[Object state change records]

===

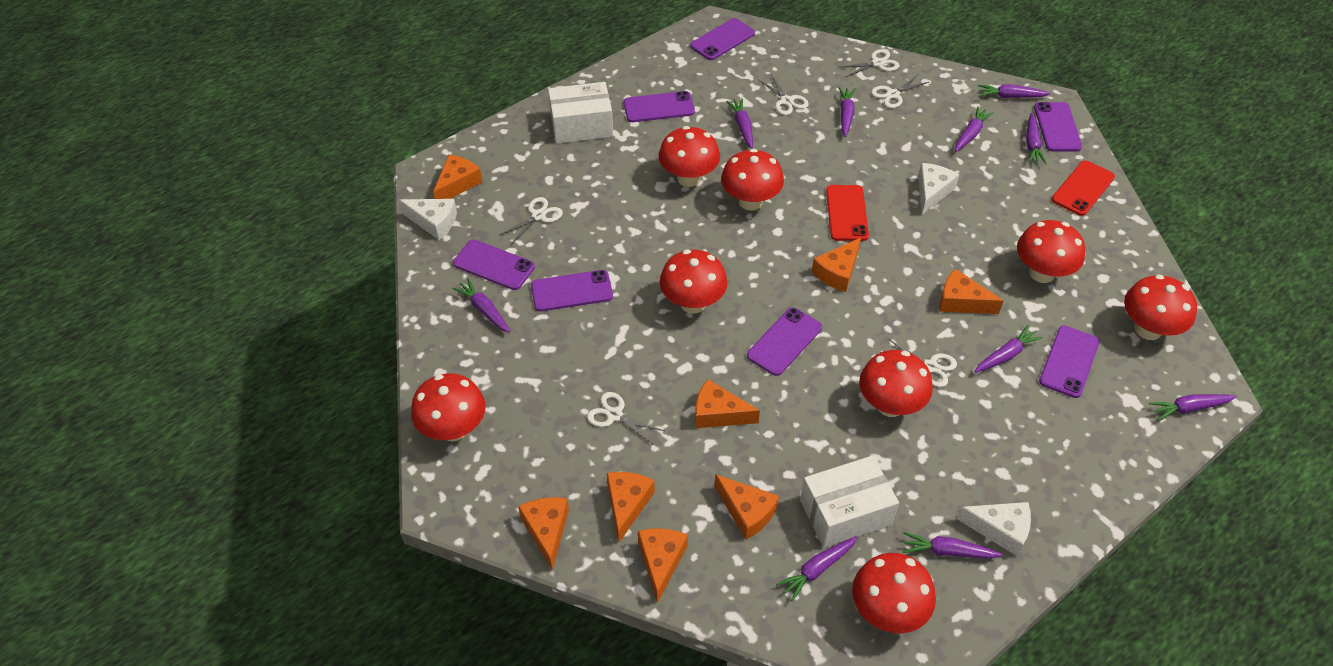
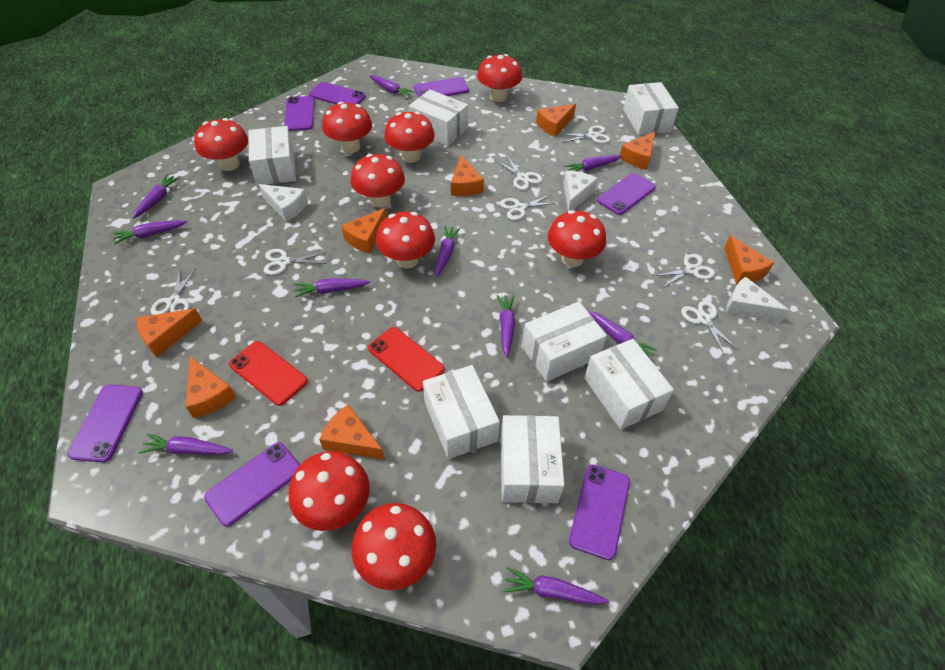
red mushroom: 8 -> 9
white box: 2 -> 7
white scissors: 6 -> 7

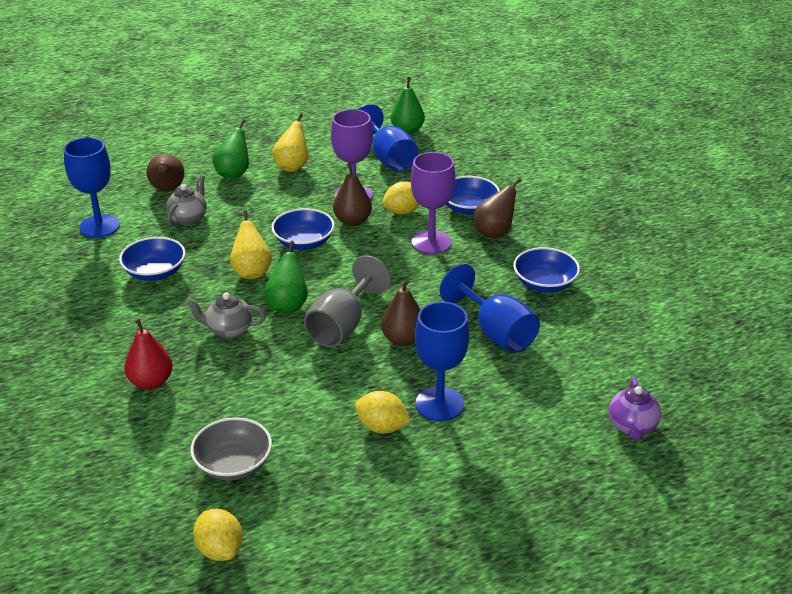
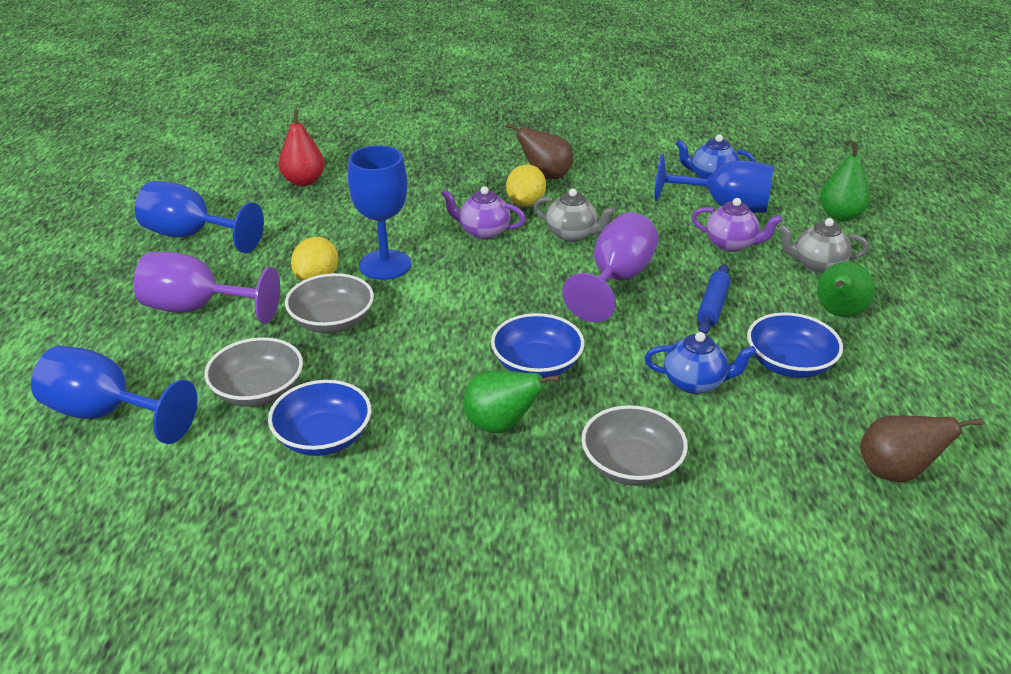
blue bowl: 4 -> 3
blue rolling pin: 0 -> 1
blue teapot: 0 -> 2
brown pear: 4 -> 2
grey bowl: 1 -> 3
grey goblet: 1 -> 0
purple teapot: 1 -> 2
yellow lemon: 3 -> 2
yellow pear: 2 -> 0

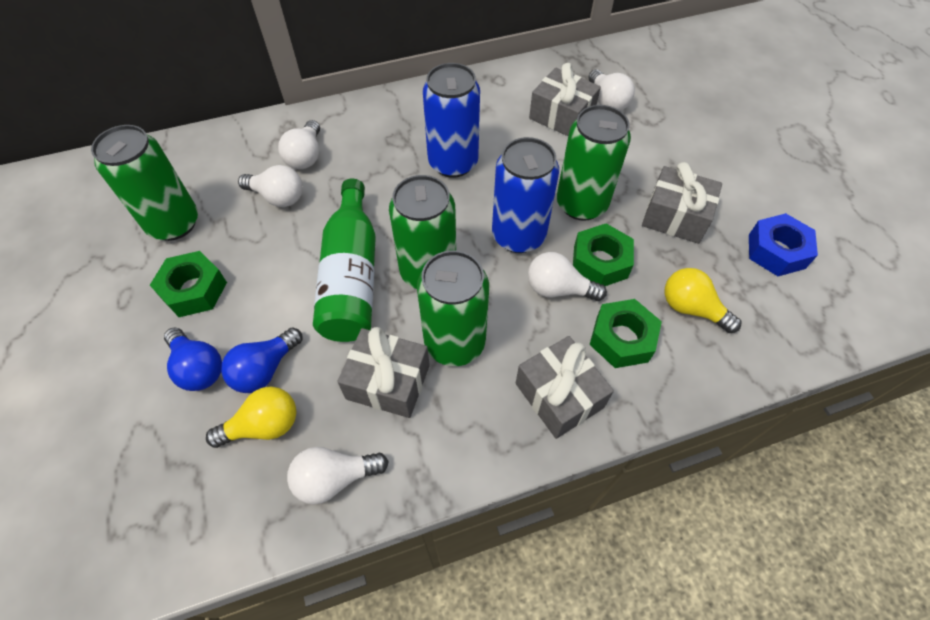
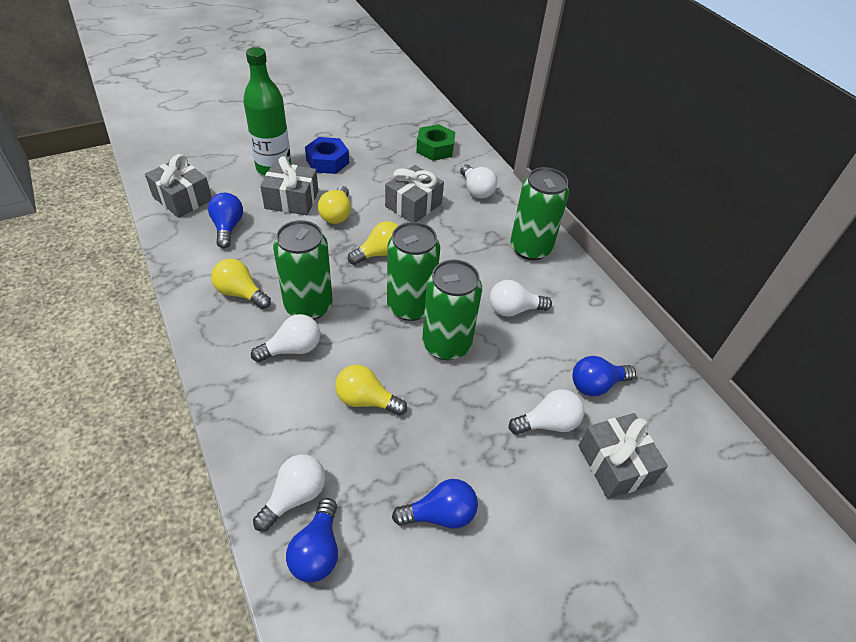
blue can: 2 -> 0
blue light bulb: 2 -> 4
green nut: 3 -> 1
yellow light bulb: 2 -> 4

===

The result should be every line that contains "bulb", copied from the entries.

blue light bulb: 2 -> 4
yellow light bulb: 2 -> 4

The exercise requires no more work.